_THE TASK_. Each line of the records needs to be written out exactly, with any image left out.
┌────────
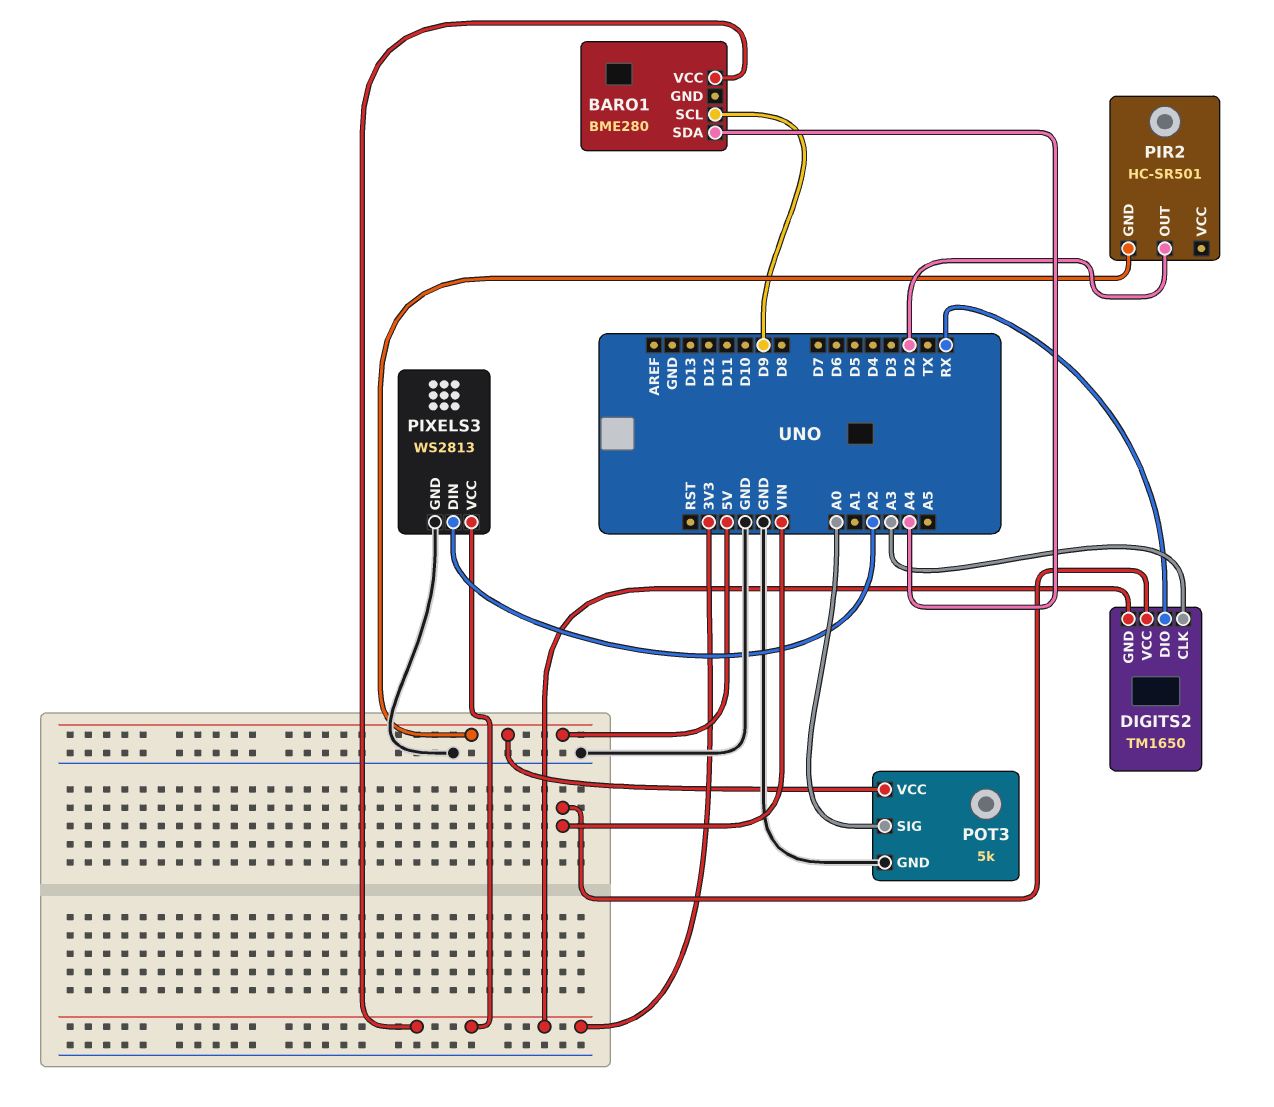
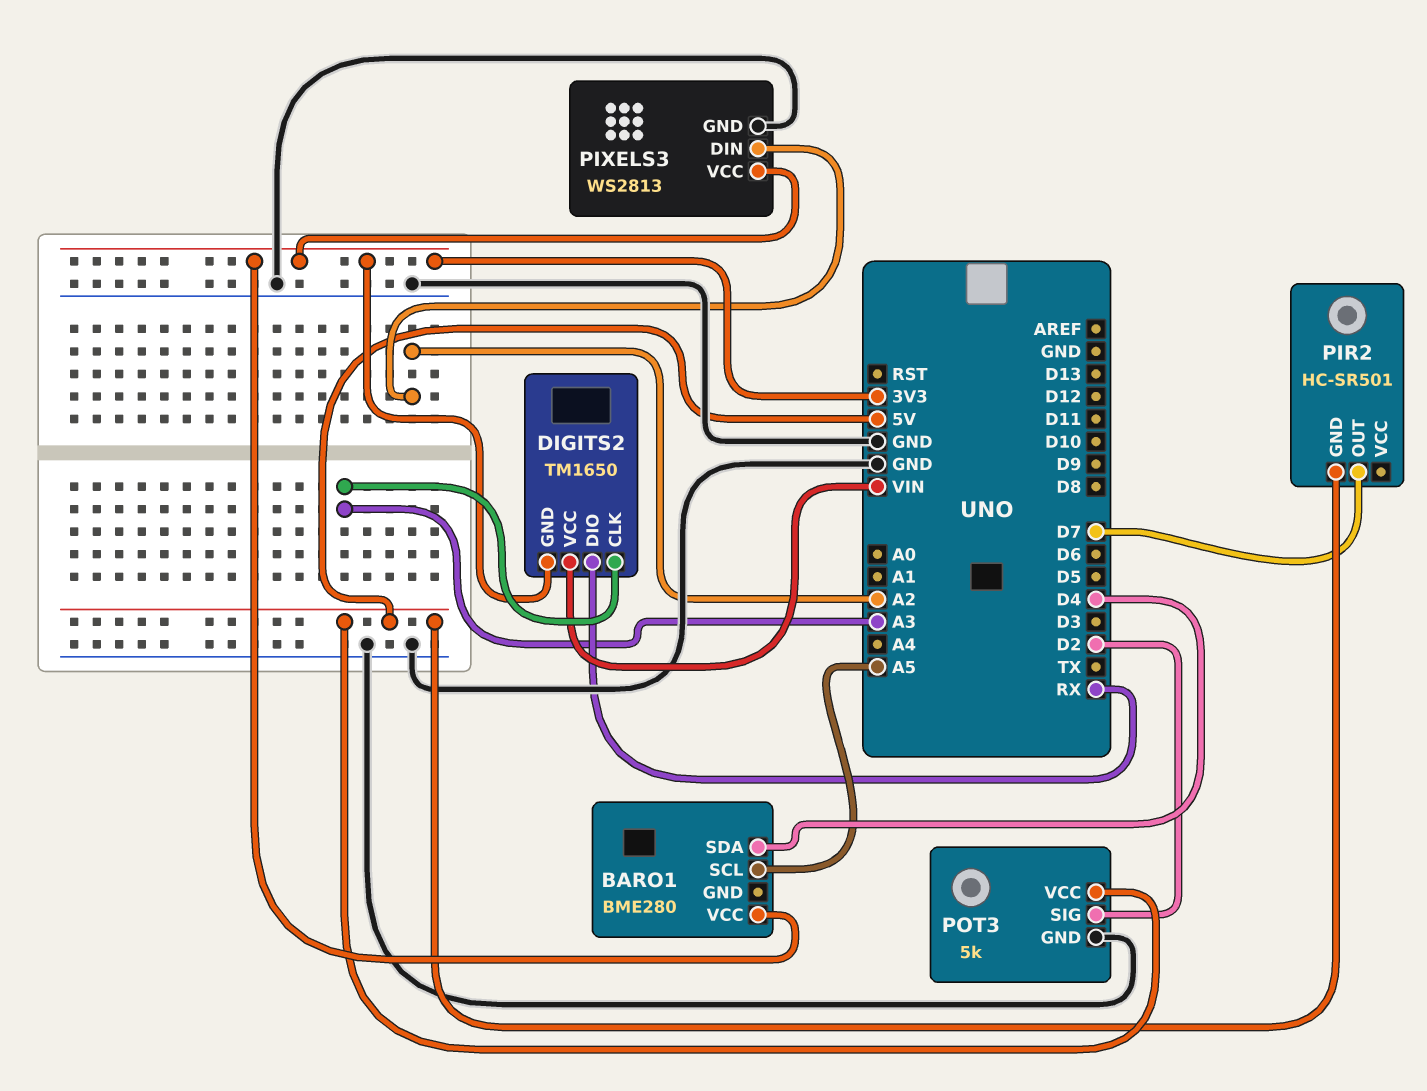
BARO1 pin SCL: D9 -> A5
BARO1 pin SDA: A4 -> D4
PIR2 pin OUT: D2 -> D7
POT3 pin SIG: A0 -> D2

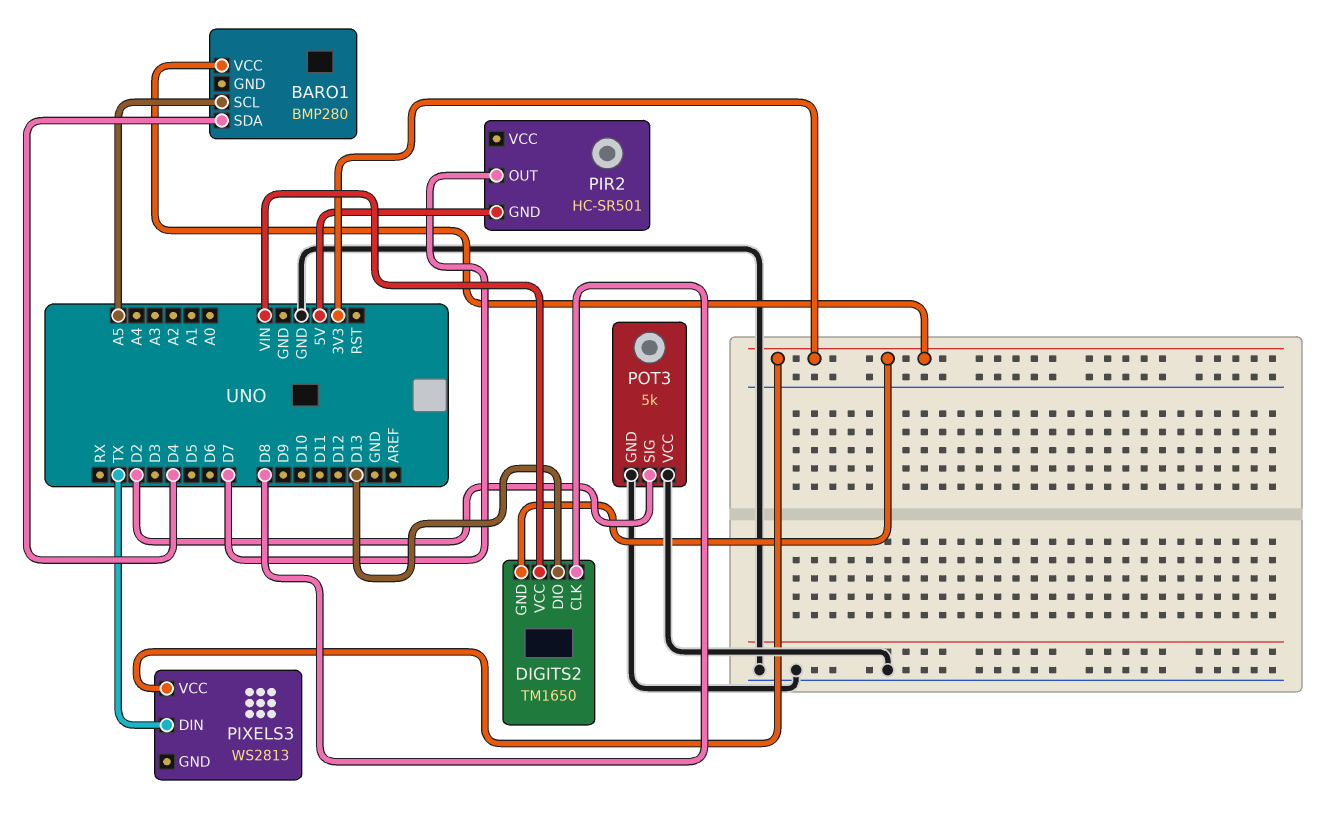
BARO1: BME280 -> BMP280
DIGITS2 pin CLK: A3 -> D8
DIGITS2 pin DIO: RX -> D13
PIXELS3 pin DIN: A2 -> TX
PIXELS3 pin GND: GND -> none
POT3 pin VCC: 5V -> GND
└────────
_EXPECTED OUTPUT_.
BARO1 pin SCL: D9 -> A5
BARO1 pin SDA: A4 -> D4
PIR2 pin OUT: D2 -> D7
POT3 pin SIG: A0 -> D2

BARO1: BME280 -> BMP280
DIGITS2 pin CLK: A3 -> D8
DIGITS2 pin DIO: RX -> D13
PIXELS3 pin DIN: A2 -> TX
PIXELS3 pin GND: GND -> none
POT3 pin VCC: 5V -> GND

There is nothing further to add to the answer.